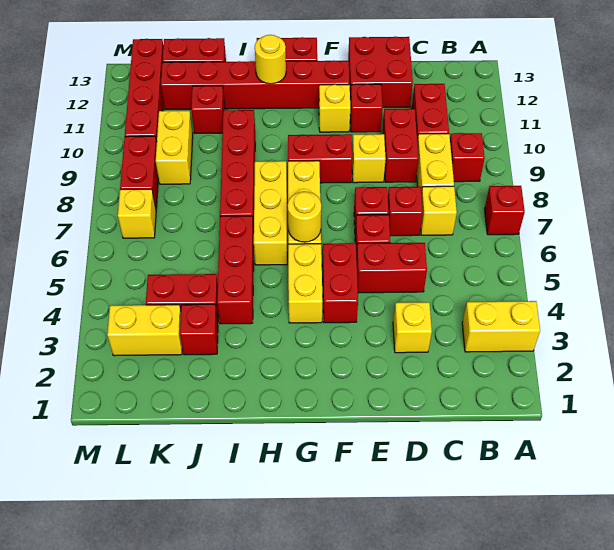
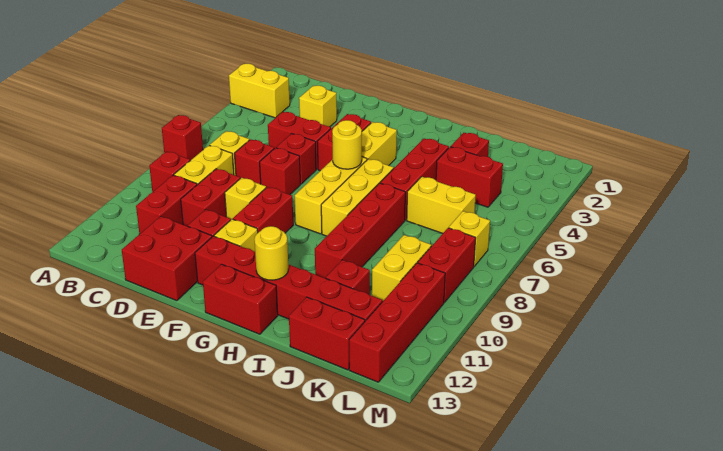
red brick F9:G9 level 1 -> red brick F9:F10 level 1
yellow brick K3:L3 level 1 -> yellow brick J6:K6 level 1

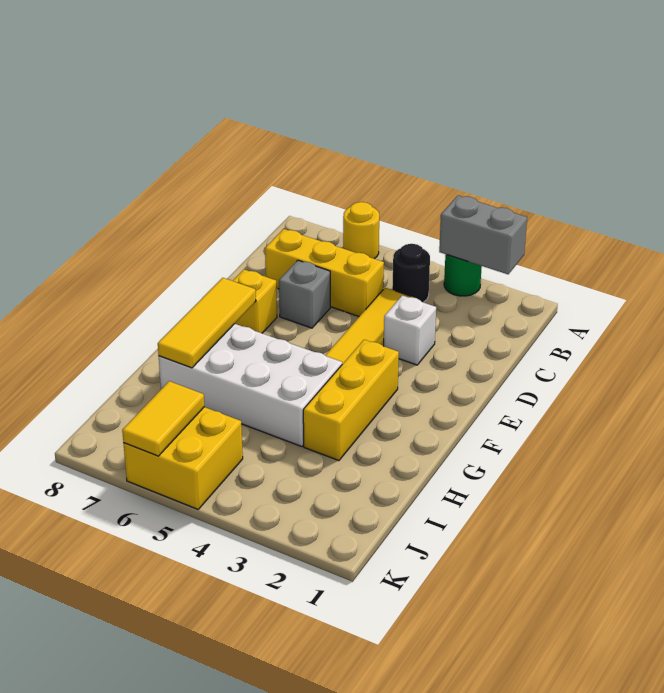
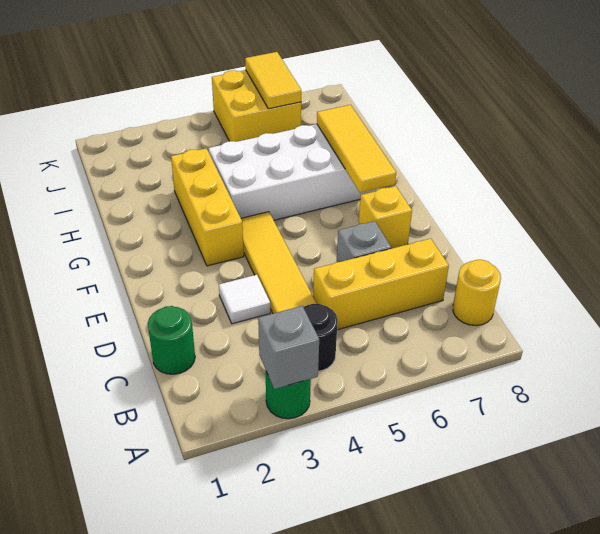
grey brick A2:A3 level 2 -> grey brick A3 level 2
yellow round brick A6 level 1 -> yellow round brick B8 level 1
none -> green round brick C1 level 1
white brick D3 level 1 -> white tile D3 level 1

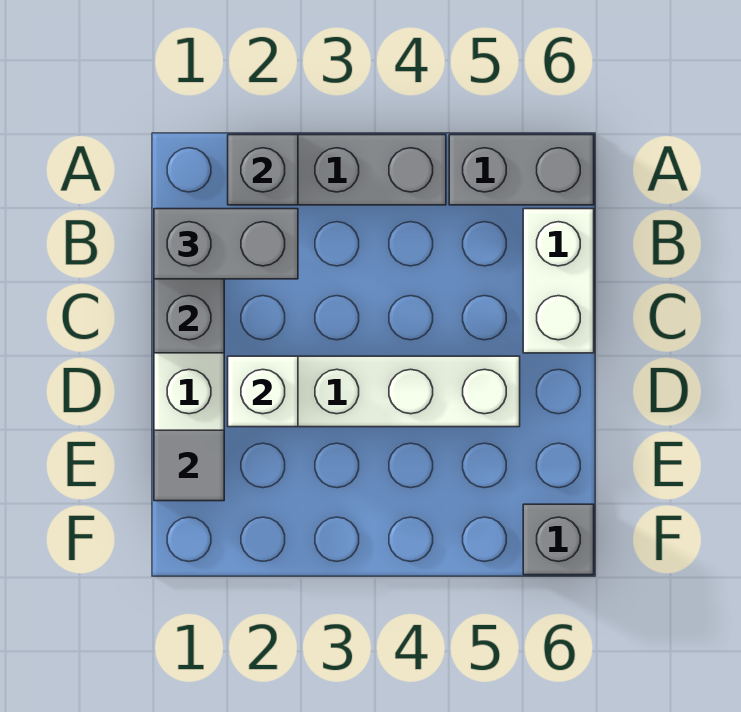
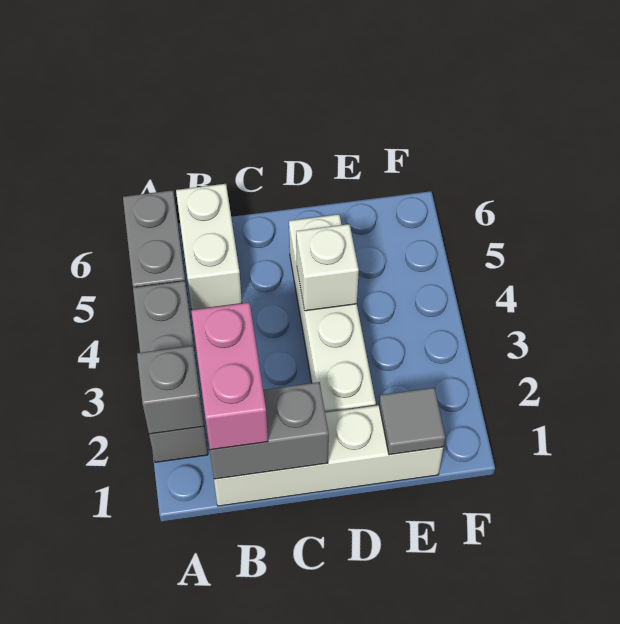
grey brick B1:B2 level 3 -> pink brick B1:B2 level 3
white brick B6:C6 level 1 -> white brick B5:B6 level 1
white brick D2 level 2 -> white brick D4 level 2
grey brick F6 level 1 -> none

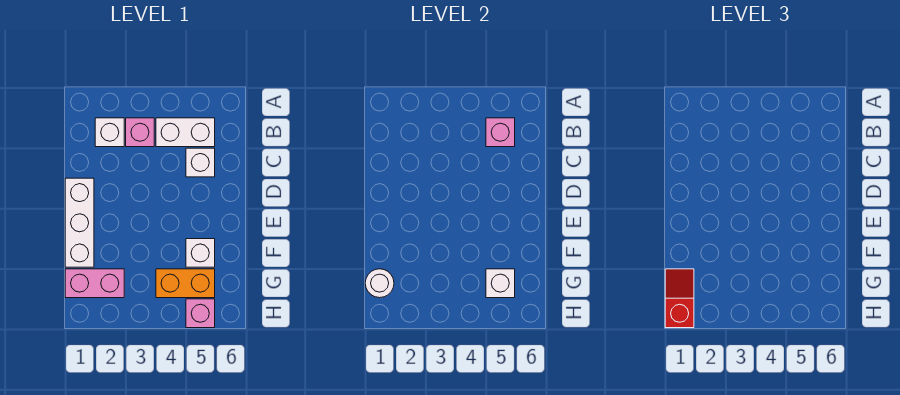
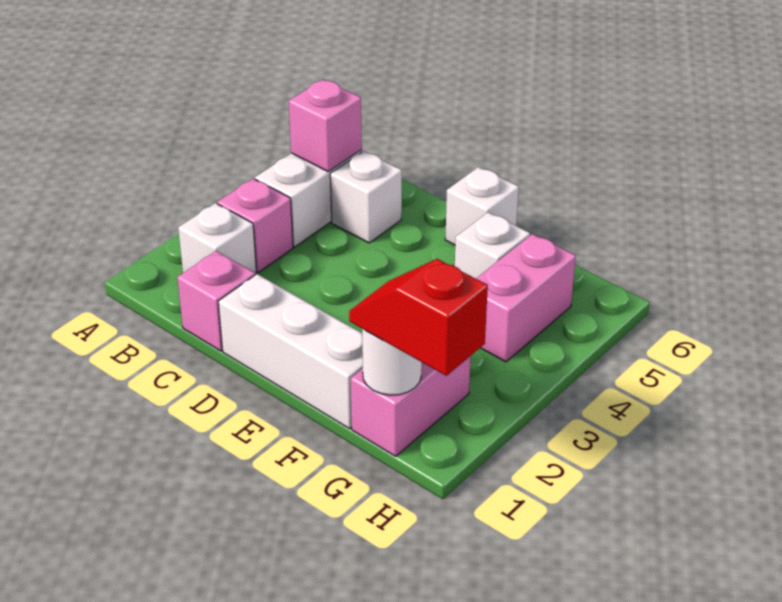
orange brick G4:G5 level 1 -> pink brick G4:G5 level 1
white brick G5 level 2 -> white brick E6 level 1
pink brick H5 level 1 -> pink brick C1 level 1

EXERCISE. Exclude the pictures. Write out the remaining data exactly.

OUTPUT BELOW.
red brick F9:G9 level 1 -> red brick F9:F10 level 1
yellow brick K3:L3 level 1 -> yellow brick J6:K6 level 1

grey brick A2:A3 level 2 -> grey brick A3 level 2
yellow round brick A6 level 1 -> yellow round brick B8 level 1
none -> green round brick C1 level 1
white brick D3 level 1 -> white tile D3 level 1

grey brick B1:B2 level 3 -> pink brick B1:B2 level 3
white brick B6:C6 level 1 -> white brick B5:B6 level 1
white brick D2 level 2 -> white brick D4 level 2
grey brick F6 level 1 -> none

orange brick G4:G5 level 1 -> pink brick G4:G5 level 1
white brick G5 level 2 -> white brick E6 level 1
pink brick H5 level 1 -> pink brick C1 level 1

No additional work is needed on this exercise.